━━ Exercise materials ━━

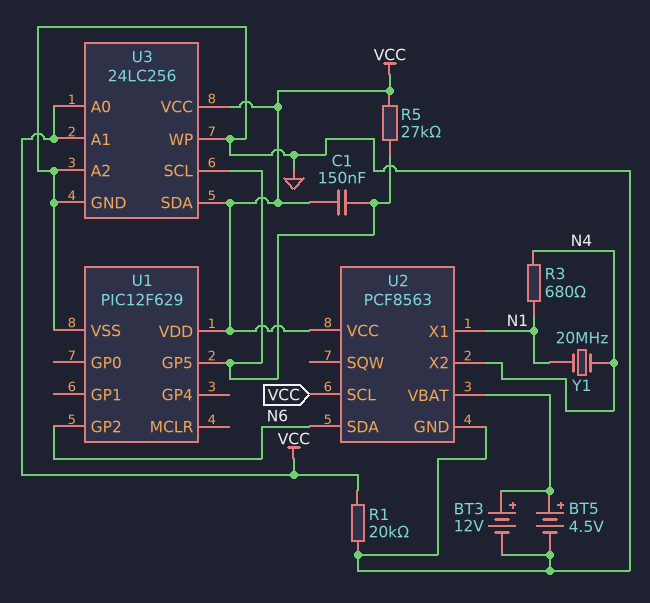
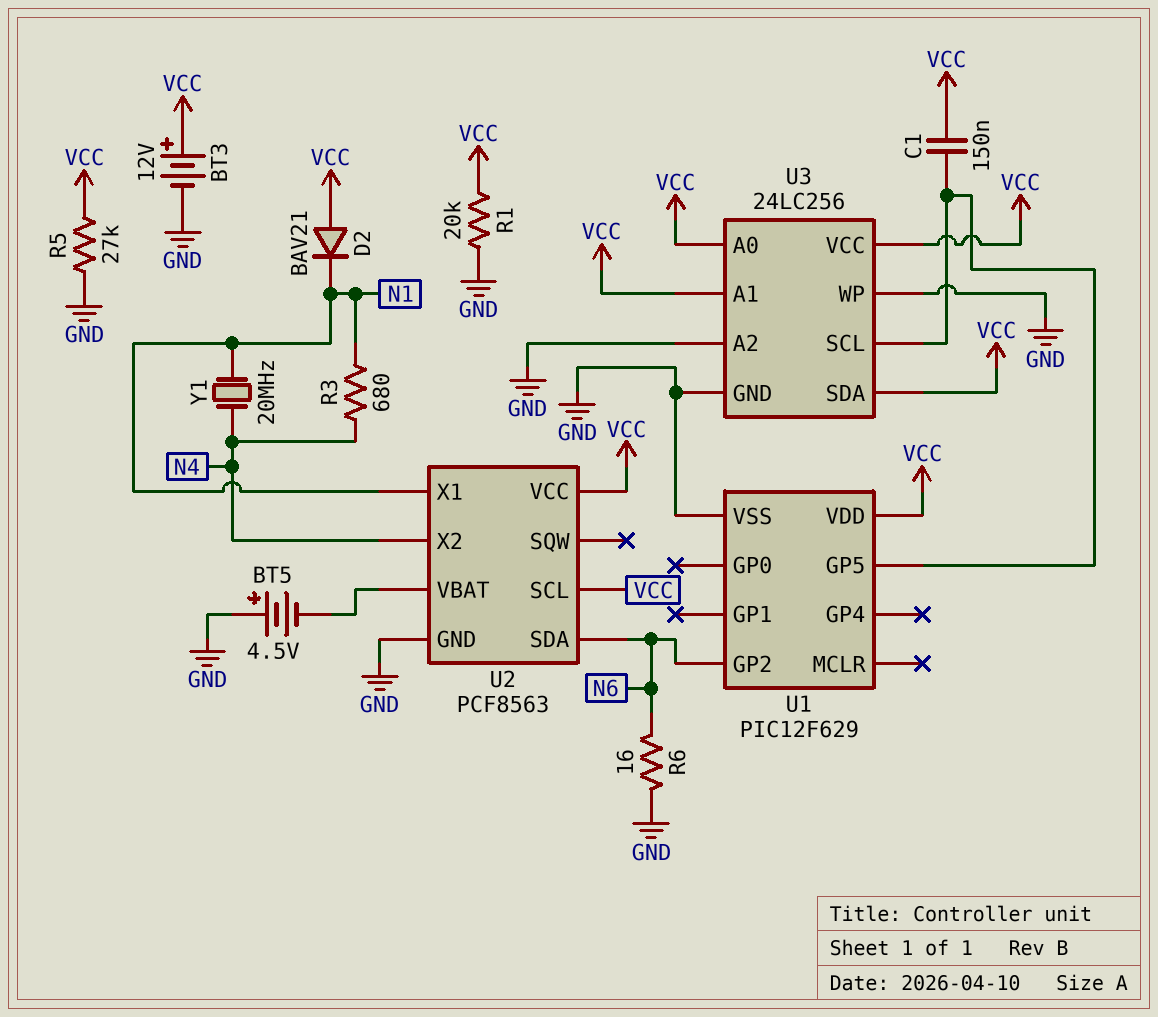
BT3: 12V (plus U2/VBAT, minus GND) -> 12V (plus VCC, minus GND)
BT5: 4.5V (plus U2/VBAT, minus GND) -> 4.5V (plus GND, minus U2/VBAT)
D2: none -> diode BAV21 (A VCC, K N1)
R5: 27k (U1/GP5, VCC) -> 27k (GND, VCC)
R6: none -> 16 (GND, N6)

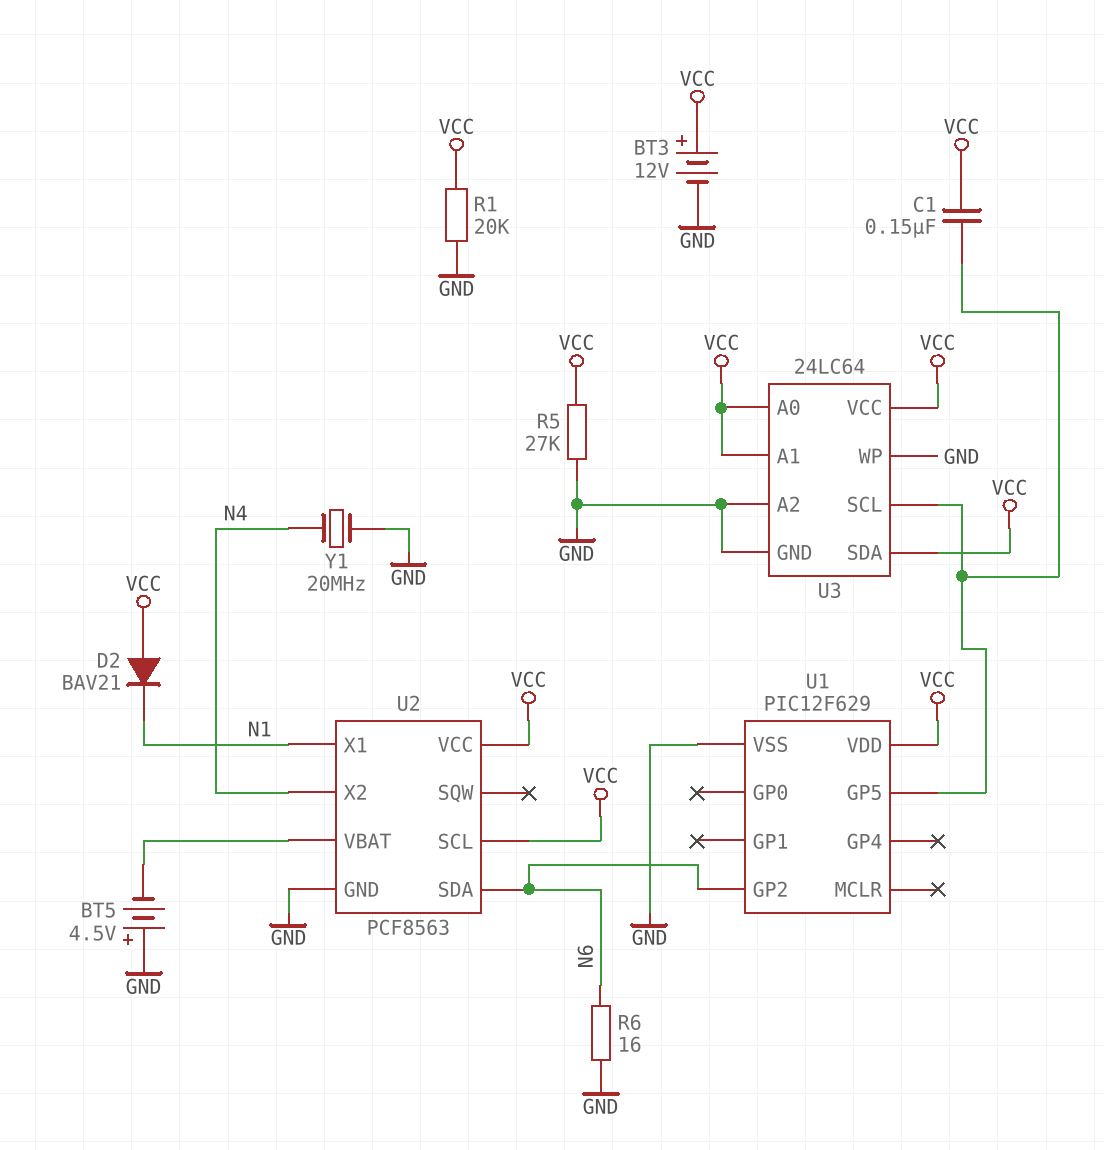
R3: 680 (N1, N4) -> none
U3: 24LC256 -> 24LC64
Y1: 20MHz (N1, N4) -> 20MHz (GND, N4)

━━━

Leaving every picture out, return the lines from the one containing "R5: 27k (U1/GP5, VCC) -> 27k (GND, VCC)" through the last line of the records exactly.

◆ Final answer ◆
R5: 27k (U1/GP5, VCC) -> 27k (GND, VCC)
R6: none -> 16 (GND, N6)

R3: 680 (N1, N4) -> none
U3: 24LC256 -> 24LC64
Y1: 20MHz (N1, N4) -> 20MHz (GND, N4)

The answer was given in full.